**MATERIALS PROVIDED**:
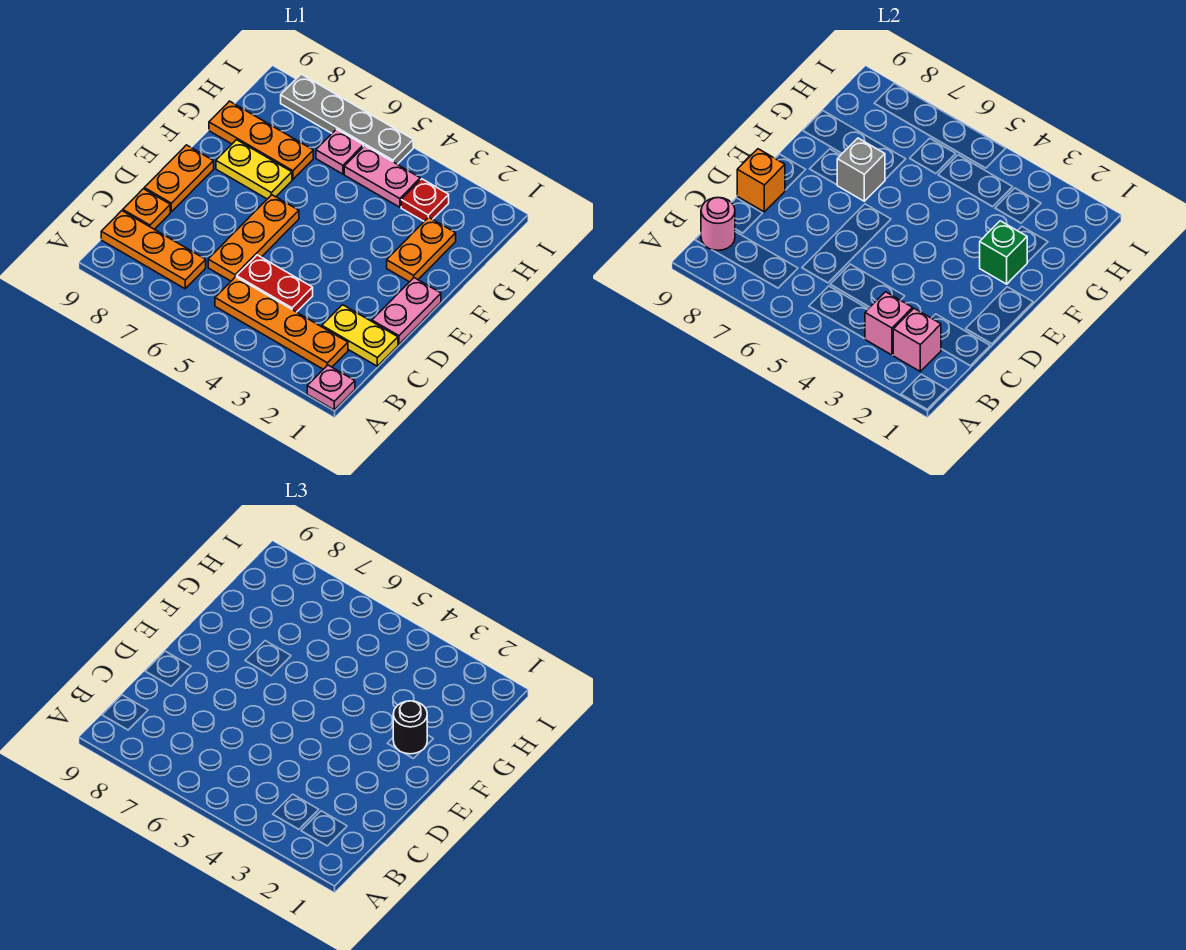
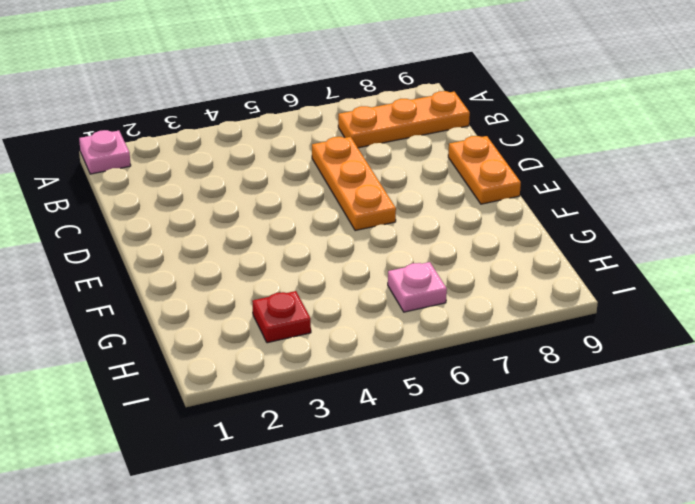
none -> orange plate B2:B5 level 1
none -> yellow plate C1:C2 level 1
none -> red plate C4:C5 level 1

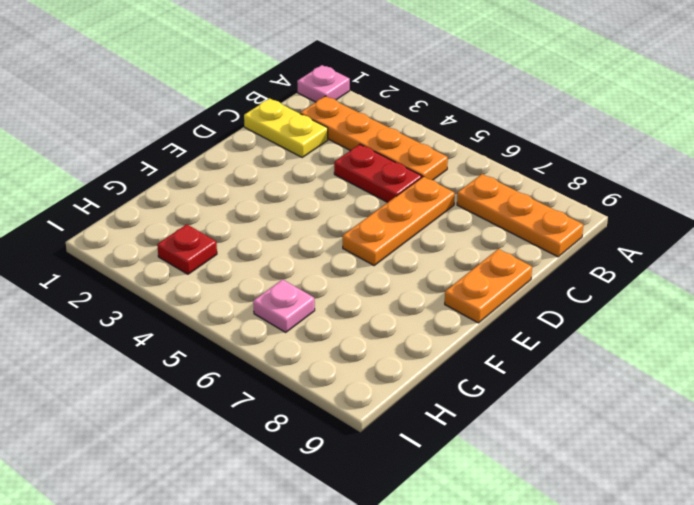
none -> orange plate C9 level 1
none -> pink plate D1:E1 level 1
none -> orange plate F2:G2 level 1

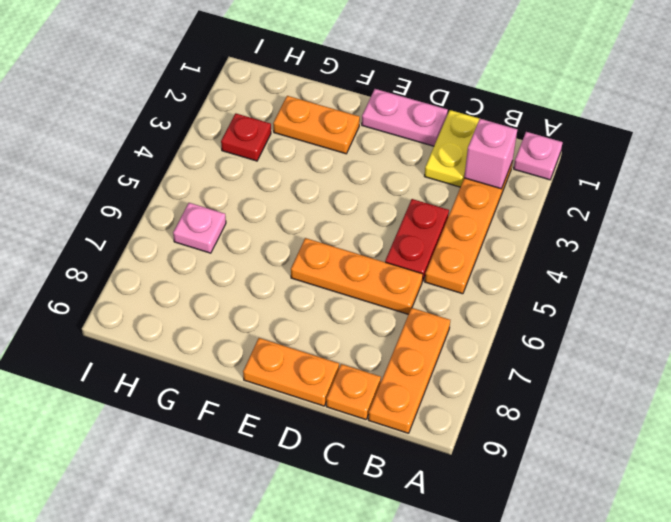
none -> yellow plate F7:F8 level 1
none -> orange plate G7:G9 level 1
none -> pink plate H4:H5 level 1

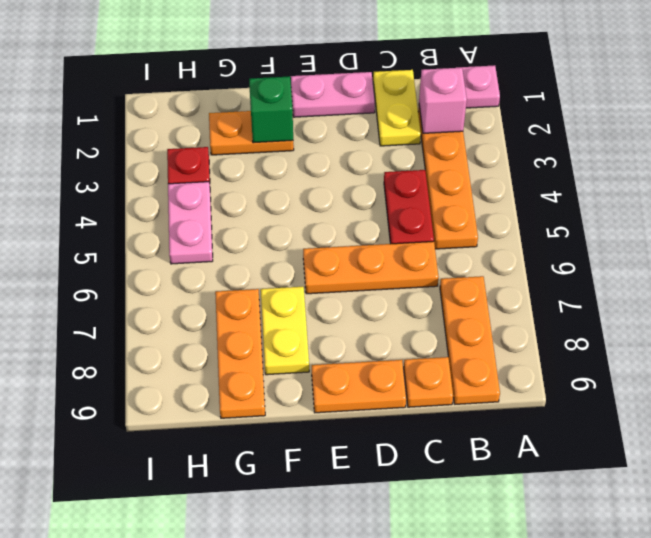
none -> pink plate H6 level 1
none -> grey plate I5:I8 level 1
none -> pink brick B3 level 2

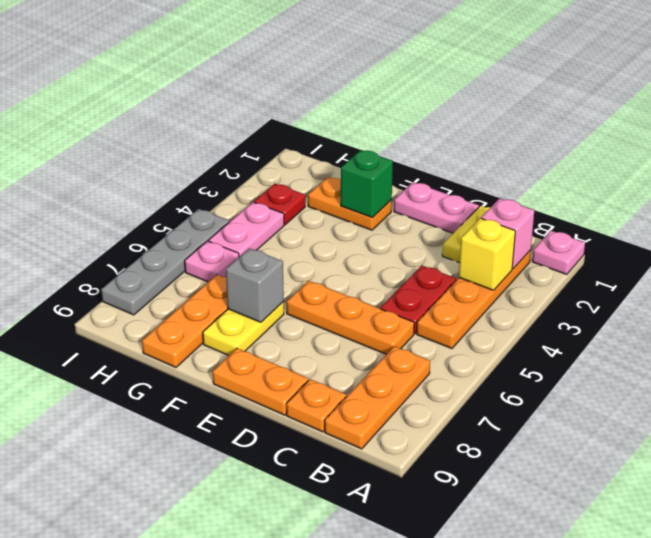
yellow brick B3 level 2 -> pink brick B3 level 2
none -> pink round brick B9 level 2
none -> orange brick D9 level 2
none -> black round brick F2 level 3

---

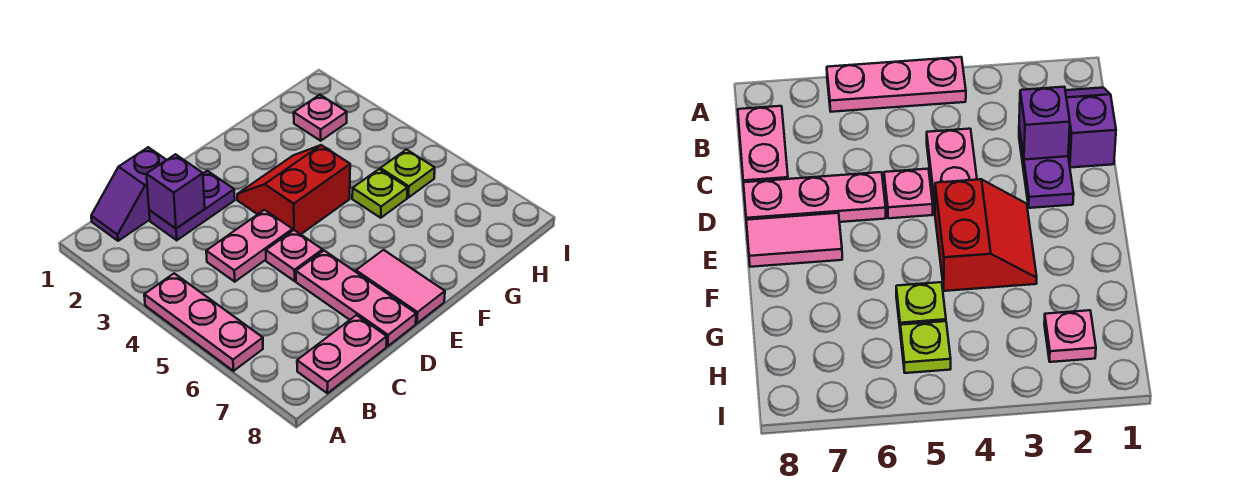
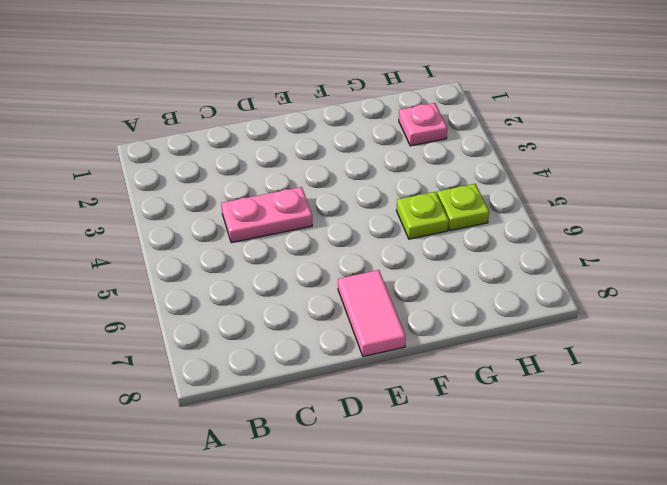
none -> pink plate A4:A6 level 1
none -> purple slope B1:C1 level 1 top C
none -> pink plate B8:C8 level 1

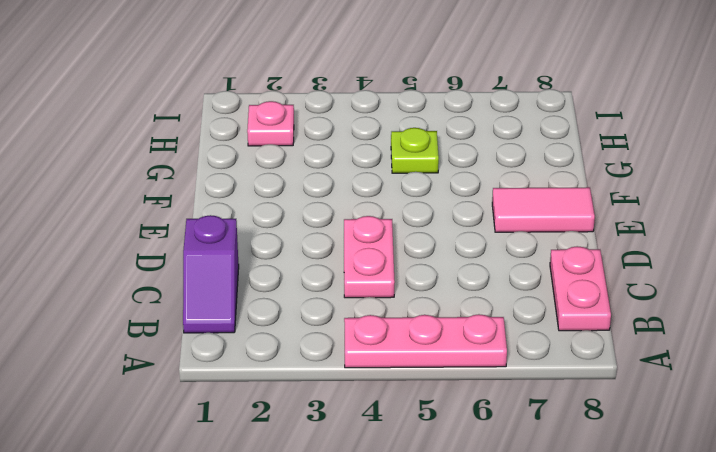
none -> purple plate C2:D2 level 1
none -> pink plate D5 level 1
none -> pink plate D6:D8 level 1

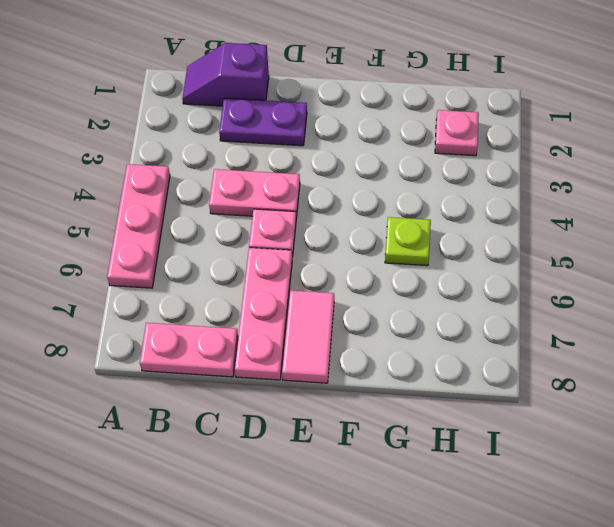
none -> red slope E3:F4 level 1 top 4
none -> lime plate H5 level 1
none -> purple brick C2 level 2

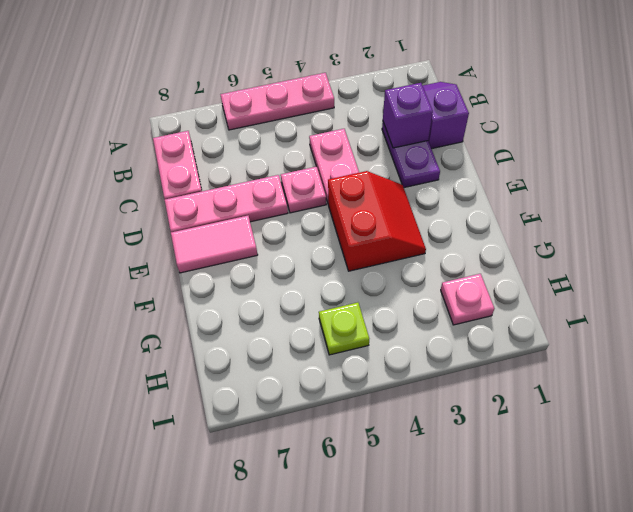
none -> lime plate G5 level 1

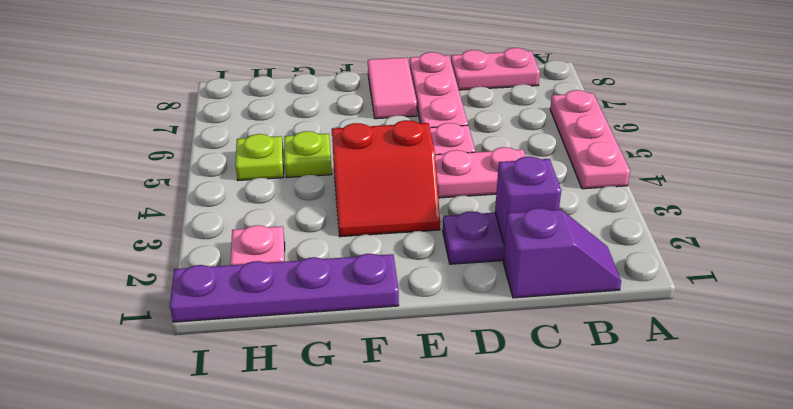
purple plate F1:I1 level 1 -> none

* * *

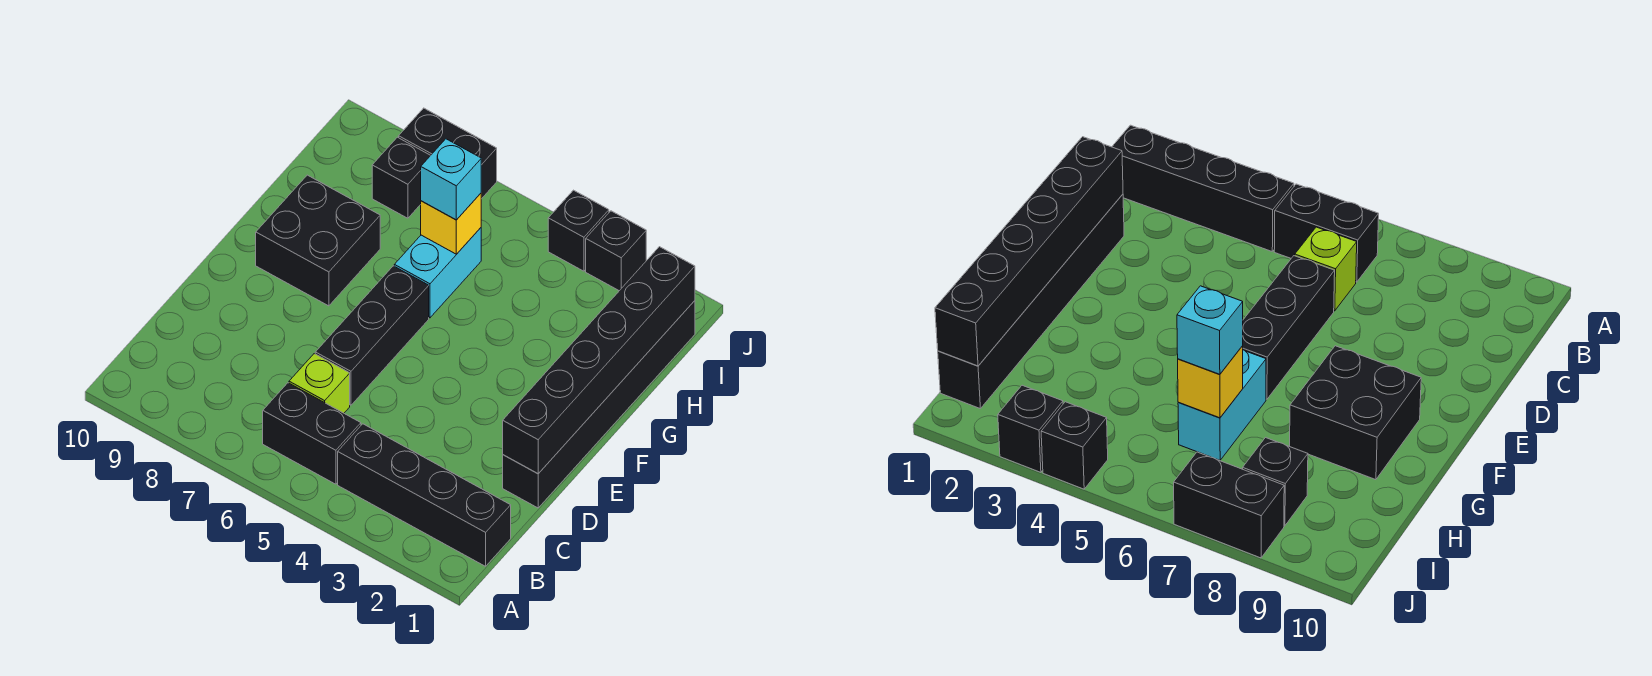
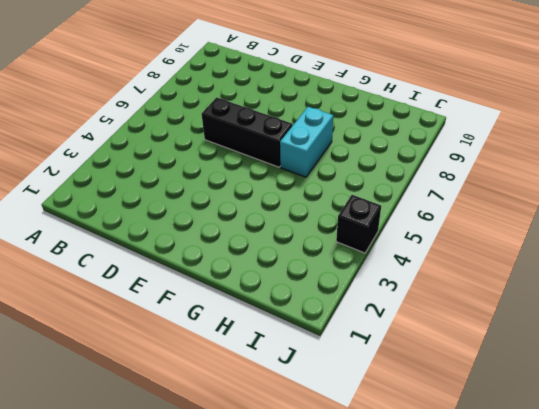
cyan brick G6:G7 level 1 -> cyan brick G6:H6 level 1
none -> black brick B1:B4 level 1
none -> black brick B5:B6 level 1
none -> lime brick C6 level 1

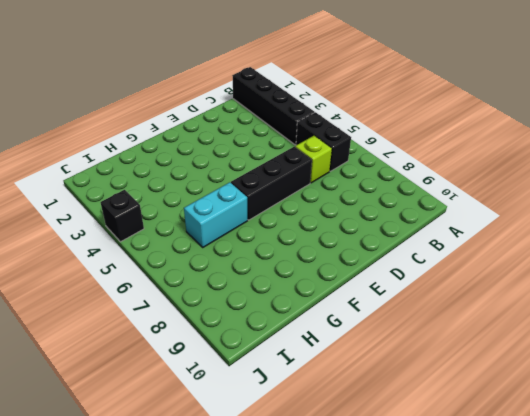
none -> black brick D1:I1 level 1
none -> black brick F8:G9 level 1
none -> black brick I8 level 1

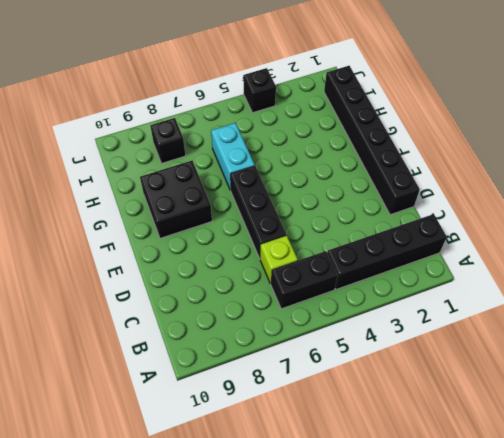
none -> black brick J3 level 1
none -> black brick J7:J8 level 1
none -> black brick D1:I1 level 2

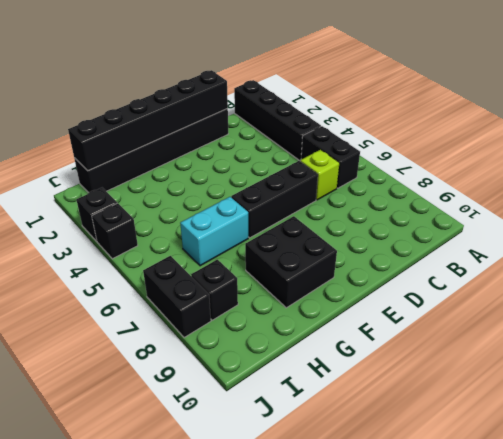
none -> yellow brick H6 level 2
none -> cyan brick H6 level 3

**YOUR GOAL**:
Exercise for the records above: copy only the lines from the one with "none -> orange plate F2:G2 level 1" to the one with "yellow brick B3", both ends kept, and drop the pictures.

**ANSWER FOR THIS EXERCISE**:
none -> orange plate F2:G2 level 1

none -> yellow plate F7:F8 level 1
none -> orange plate G7:G9 level 1
none -> pink plate H4:H5 level 1

none -> pink plate H6 level 1
none -> grey plate I5:I8 level 1
none -> pink brick B3 level 2

yellow brick B3 level 2 -> pink brick B3 level 2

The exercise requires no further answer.